▶ [Your goal]
Your job is to transcribe the material exactly, every line included.

▶ [Data]
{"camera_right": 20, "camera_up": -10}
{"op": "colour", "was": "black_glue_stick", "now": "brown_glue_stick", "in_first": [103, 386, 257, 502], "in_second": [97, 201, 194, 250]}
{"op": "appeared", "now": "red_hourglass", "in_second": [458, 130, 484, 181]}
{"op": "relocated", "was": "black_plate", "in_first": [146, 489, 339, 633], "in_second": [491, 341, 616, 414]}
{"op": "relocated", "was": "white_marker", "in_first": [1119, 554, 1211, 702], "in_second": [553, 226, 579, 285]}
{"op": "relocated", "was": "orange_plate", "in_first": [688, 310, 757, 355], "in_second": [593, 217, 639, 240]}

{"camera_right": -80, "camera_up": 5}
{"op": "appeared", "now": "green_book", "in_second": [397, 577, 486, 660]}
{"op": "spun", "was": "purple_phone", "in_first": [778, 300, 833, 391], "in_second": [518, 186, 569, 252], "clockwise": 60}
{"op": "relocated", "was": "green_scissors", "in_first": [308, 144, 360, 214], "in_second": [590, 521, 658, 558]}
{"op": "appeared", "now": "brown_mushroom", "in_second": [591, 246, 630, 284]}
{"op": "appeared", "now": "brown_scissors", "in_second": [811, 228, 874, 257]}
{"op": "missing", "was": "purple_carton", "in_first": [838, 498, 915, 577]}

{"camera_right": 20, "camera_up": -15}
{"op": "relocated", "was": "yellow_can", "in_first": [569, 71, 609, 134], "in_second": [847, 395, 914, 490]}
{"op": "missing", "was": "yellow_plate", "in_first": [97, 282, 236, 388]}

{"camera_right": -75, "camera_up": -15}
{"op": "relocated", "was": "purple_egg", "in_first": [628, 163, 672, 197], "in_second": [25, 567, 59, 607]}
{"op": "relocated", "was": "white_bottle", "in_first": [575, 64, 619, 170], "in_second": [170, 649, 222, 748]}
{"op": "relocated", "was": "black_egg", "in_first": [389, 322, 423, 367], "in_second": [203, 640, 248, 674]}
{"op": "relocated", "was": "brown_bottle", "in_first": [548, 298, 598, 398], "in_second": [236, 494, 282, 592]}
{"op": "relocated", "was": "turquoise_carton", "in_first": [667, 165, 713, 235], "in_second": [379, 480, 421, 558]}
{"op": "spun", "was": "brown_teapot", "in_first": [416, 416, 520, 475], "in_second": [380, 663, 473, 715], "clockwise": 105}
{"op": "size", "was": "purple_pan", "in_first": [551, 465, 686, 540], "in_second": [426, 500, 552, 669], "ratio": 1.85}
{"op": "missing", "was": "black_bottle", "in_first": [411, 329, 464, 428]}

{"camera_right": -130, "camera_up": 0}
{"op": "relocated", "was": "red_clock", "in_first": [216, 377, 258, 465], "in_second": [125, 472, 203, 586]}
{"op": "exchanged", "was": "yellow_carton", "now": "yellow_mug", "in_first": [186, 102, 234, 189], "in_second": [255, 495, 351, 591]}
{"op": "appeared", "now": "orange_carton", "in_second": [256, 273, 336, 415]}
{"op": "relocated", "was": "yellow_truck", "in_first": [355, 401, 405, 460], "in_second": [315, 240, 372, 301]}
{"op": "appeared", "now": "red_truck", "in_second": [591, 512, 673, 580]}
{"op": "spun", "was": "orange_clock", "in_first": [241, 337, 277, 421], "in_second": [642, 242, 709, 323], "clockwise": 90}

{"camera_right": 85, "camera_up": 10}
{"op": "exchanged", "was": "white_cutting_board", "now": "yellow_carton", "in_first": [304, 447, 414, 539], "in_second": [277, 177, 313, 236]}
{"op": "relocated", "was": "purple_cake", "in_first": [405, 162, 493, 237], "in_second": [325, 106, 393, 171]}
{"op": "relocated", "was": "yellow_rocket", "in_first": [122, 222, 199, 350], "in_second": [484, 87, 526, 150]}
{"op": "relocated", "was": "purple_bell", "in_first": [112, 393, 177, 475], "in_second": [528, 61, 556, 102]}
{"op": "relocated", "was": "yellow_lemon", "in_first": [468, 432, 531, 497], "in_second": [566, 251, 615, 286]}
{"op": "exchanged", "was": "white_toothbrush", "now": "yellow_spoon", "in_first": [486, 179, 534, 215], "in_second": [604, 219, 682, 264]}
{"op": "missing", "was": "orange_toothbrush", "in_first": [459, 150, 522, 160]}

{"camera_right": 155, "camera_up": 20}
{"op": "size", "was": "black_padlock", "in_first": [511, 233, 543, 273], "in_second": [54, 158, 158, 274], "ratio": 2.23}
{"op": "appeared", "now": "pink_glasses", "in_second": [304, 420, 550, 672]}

▶ [Result for this exercise]
{"camera_right": 20, "camera_up": -10}
{"op": "colour", "was": "black_glue_stick", "now": "brown_glue_stick", "in_first": [103, 386, 257, 502], "in_second": [97, 201, 194, 250]}
{"op": "appeared", "now": "red_hourglass", "in_second": [458, 130, 484, 181]}
{"op": "relocated", "was": "black_plate", "in_first": [146, 489, 339, 633], "in_second": [491, 341, 616, 414]}
{"op": "relocated", "was": "white_marker", "in_first": [1119, 554, 1211, 702], "in_second": [553, 226, 579, 285]}
{"op": "relocated", "was": "orange_plate", "in_first": [688, 310, 757, 355], "in_second": [593, 217, 639, 240]}

{"camera_right": -80, "camera_up": 5}
{"op": "appeared", "now": "green_book", "in_second": [397, 577, 486, 660]}
{"op": "spun", "was": "purple_phone", "in_first": [778, 300, 833, 391], "in_second": [518, 186, 569, 252], "clockwise": 60}
{"op": "relocated", "was": "green_scissors", "in_first": [308, 144, 360, 214], "in_second": [590, 521, 658, 558]}
{"op": "appeared", "now": "brown_mushroom", "in_second": [591, 246, 630, 284]}
{"op": "appeared", "now": "brown_scissors", "in_second": [811, 228, 874, 257]}
{"op": "missing", "was": "purple_carton", "in_first": [838, 498, 915, 577]}

{"camera_right": 20, "camera_up": -15}
{"op": "relocated", "was": "yellow_can", "in_first": [569, 71, 609, 134], "in_second": [847, 395, 914, 490]}
{"op": "missing", "was": "yellow_plate", "in_first": [97, 282, 236, 388]}

{"camera_right": -75, "camera_up": -15}
{"op": "relocated", "was": "purple_egg", "in_first": [628, 163, 672, 197], "in_second": [25, 567, 59, 607]}
{"op": "relocated", "was": "white_bottle", "in_first": [575, 64, 619, 170], "in_second": [170, 649, 222, 748]}
{"op": "relocated", "was": "black_egg", "in_first": [389, 322, 423, 367], "in_second": [203, 640, 248, 674]}
{"op": "relocated", "was": "brown_bottle", "in_first": [548, 298, 598, 398], "in_second": [236, 494, 282, 592]}
{"op": "relocated", "was": "turquoise_carton", "in_first": [667, 165, 713, 235], "in_second": [379, 480, 421, 558]}
{"op": "spun", "was": "brown_teapot", "in_first": [416, 416, 520, 475], "in_second": [380, 663, 473, 715], "clockwise": 105}
{"op": "size", "was": "purple_pan", "in_first": [551, 465, 686, 540], "in_second": [426, 500, 552, 669], "ratio": 1.85}
{"op": "missing", "was": "black_bottle", "in_first": [411, 329, 464, 428]}

{"camera_right": -130, "camera_up": 0}
{"op": "relocated", "was": "red_clock", "in_first": [216, 377, 258, 465], "in_second": [125, 472, 203, 586]}
{"op": "exchanged", "was": "yellow_carton", "now": "yellow_mug", "in_first": [186, 102, 234, 189], "in_second": [255, 495, 351, 591]}
{"op": "appeared", "now": "orange_carton", "in_second": [256, 273, 336, 415]}
{"op": "relocated", "was": "yellow_truck", "in_first": [355, 401, 405, 460], "in_second": [315, 240, 372, 301]}
{"op": "appeared", "now": "red_truck", "in_second": [591, 512, 673, 580]}
{"op": "spun", "was": "orange_clock", "in_first": [241, 337, 277, 421], "in_second": [642, 242, 709, 323], "clockwise": 90}

{"camera_right": 85, "camera_up": 10}
{"op": "exchanged", "was": "white_cutting_board", "now": "yellow_carton", "in_first": [304, 447, 414, 539], "in_second": [277, 177, 313, 236]}
{"op": "relocated", "was": "purple_cake", "in_first": [405, 162, 493, 237], "in_second": [325, 106, 393, 171]}
{"op": "relocated", "was": "yellow_rocket", "in_first": [122, 222, 199, 350], "in_second": [484, 87, 526, 150]}
{"op": "relocated", "was": "purple_bell", "in_first": [112, 393, 177, 475], "in_second": [528, 61, 556, 102]}
{"op": "relocated", "was": "yellow_lemon", "in_first": [468, 432, 531, 497], "in_second": [566, 251, 615, 286]}
{"op": "exchanged", "was": "white_toothbrush", "now": "yellow_spoon", "in_first": [486, 179, 534, 215], "in_second": [604, 219, 682, 264]}
{"op": "missing", "was": "orange_toothbrush", "in_first": [459, 150, 522, 160]}

{"camera_right": 155, "camera_up": 20}
{"op": "size", "was": "black_padlock", "in_first": [511, 233, 543, 273], "in_second": [54, 158, 158, 274], "ratio": 2.23}
{"op": "appeared", "now": "pink_glasses", "in_second": [304, 420, 550, 672]}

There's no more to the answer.